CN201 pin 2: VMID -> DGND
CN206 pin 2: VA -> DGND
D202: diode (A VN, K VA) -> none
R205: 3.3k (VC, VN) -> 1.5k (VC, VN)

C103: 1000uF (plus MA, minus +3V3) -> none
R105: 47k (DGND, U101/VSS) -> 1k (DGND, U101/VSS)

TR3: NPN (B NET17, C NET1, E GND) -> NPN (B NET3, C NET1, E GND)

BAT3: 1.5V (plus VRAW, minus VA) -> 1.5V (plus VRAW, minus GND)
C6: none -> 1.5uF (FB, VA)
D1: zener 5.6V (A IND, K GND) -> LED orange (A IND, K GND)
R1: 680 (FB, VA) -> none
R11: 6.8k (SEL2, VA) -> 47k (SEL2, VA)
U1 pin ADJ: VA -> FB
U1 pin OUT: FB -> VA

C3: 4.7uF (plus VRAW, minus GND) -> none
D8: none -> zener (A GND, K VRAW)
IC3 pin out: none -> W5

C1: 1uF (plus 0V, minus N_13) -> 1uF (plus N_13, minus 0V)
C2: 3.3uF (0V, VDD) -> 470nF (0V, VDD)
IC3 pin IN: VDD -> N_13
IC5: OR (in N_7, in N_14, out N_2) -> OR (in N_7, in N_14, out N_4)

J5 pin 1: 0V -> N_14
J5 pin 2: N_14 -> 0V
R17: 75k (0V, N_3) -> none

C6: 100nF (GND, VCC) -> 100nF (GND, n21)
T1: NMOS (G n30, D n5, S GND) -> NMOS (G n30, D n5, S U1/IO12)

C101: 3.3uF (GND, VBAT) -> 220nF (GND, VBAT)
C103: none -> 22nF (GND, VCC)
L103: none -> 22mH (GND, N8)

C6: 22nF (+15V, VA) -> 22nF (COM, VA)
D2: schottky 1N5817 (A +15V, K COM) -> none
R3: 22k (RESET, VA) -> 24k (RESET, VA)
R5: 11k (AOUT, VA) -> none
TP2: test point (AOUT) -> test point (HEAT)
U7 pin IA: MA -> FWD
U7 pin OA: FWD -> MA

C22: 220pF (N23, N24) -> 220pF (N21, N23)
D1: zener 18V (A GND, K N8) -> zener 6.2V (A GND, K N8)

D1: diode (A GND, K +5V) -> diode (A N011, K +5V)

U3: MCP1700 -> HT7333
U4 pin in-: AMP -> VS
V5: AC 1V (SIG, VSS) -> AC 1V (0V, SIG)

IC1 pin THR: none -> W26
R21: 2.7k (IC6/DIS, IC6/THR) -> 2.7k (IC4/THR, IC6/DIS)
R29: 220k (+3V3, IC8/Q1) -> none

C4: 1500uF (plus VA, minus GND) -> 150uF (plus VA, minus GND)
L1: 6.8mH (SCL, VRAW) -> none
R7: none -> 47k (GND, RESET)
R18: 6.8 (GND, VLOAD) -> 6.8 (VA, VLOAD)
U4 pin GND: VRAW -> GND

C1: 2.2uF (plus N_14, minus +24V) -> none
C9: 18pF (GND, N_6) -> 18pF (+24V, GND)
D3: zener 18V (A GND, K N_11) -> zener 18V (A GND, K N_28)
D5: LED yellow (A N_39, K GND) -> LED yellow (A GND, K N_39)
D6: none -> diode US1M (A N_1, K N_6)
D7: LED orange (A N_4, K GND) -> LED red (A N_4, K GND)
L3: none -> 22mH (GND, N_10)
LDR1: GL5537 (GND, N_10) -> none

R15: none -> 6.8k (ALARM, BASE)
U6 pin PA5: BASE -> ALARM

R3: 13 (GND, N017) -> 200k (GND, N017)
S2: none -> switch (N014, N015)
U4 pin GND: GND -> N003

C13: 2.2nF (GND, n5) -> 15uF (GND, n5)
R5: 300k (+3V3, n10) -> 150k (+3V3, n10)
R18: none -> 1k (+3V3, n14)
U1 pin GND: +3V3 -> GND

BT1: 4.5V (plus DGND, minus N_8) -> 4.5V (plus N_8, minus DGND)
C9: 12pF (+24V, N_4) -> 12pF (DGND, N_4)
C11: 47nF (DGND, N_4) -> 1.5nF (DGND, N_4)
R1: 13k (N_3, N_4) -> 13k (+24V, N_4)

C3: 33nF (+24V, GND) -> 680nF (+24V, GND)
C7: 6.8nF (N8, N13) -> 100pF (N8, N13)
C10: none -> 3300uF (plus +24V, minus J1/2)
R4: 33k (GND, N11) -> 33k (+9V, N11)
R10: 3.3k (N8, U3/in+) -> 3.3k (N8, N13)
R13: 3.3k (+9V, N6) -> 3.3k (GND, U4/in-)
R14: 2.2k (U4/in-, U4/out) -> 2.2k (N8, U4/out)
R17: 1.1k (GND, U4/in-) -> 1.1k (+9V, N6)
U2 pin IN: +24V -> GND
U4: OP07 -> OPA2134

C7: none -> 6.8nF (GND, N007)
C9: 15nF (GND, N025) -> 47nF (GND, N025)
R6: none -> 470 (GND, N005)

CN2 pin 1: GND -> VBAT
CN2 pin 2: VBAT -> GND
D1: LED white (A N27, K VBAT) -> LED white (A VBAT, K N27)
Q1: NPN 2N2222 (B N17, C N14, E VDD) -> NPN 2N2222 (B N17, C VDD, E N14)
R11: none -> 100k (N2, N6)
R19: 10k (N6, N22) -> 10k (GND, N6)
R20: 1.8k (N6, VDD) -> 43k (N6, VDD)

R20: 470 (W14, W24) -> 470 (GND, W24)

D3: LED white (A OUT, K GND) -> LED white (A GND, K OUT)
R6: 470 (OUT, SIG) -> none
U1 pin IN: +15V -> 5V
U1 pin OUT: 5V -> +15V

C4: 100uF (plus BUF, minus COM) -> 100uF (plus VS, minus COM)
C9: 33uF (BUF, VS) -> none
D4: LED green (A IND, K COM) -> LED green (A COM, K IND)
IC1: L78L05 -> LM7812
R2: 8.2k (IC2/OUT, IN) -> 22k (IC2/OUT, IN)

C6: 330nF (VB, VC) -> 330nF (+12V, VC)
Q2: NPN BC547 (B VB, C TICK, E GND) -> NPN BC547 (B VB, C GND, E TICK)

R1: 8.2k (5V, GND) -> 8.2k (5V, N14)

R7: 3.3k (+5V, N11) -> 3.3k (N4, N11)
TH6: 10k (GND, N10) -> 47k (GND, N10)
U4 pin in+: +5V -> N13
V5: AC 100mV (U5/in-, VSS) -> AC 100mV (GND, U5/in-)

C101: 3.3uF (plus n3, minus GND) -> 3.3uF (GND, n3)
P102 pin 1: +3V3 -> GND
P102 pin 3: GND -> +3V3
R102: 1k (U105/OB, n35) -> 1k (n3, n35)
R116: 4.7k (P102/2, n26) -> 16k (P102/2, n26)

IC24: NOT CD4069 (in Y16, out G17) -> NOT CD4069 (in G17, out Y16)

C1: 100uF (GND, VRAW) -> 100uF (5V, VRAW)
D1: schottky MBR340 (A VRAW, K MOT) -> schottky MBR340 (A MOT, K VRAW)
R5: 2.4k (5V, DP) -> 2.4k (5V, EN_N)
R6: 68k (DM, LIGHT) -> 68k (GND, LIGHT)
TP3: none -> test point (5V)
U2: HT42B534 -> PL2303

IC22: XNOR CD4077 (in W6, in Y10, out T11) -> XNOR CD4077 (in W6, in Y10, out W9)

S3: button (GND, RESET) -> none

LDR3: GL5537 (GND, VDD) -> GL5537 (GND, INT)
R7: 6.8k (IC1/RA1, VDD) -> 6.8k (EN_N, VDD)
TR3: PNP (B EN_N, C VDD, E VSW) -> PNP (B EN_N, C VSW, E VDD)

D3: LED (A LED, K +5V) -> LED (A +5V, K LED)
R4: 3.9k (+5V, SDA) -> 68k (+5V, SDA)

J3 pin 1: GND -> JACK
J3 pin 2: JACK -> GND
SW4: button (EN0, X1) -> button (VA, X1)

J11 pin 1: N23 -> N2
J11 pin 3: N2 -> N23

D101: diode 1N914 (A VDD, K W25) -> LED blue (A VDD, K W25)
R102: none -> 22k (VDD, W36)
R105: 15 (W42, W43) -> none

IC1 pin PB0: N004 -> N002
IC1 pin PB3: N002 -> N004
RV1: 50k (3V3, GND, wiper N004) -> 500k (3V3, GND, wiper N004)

- [What you should do] Out of the listing above, reproduce exactly the lines from the one with "U4 pin GND: VRAW -> GND" up to and including the one with "U1 pin GND: +3V3 -> GND".

- [Response for this exercise]
U4 pin GND: VRAW -> GND

C1: 2.2uF (plus N_14, minus +24V) -> none
C9: 18pF (GND, N_6) -> 18pF (+24V, GND)
D3: zener 18V (A GND, K N_11) -> zener 18V (A GND, K N_28)
D5: LED yellow (A N_39, K GND) -> LED yellow (A GND, K N_39)
D6: none -> diode US1M (A N_1, K N_6)
D7: LED orange (A N_4, K GND) -> LED red (A N_4, K GND)
L3: none -> 22mH (GND, N_10)
LDR1: GL5537 (GND, N_10) -> none

R15: none -> 6.8k (ALARM, BASE)
U6 pin PA5: BASE -> ALARM

R3: 13 (GND, N017) -> 200k (GND, N017)
S2: none -> switch (N014, N015)
U4 pin GND: GND -> N003

C13: 2.2nF (GND, n5) -> 15uF (GND, n5)
R5: 300k (+3V3, n10) -> 150k (+3V3, n10)
R18: none -> 1k (+3V3, n14)
U1 pin GND: +3V3 -> GND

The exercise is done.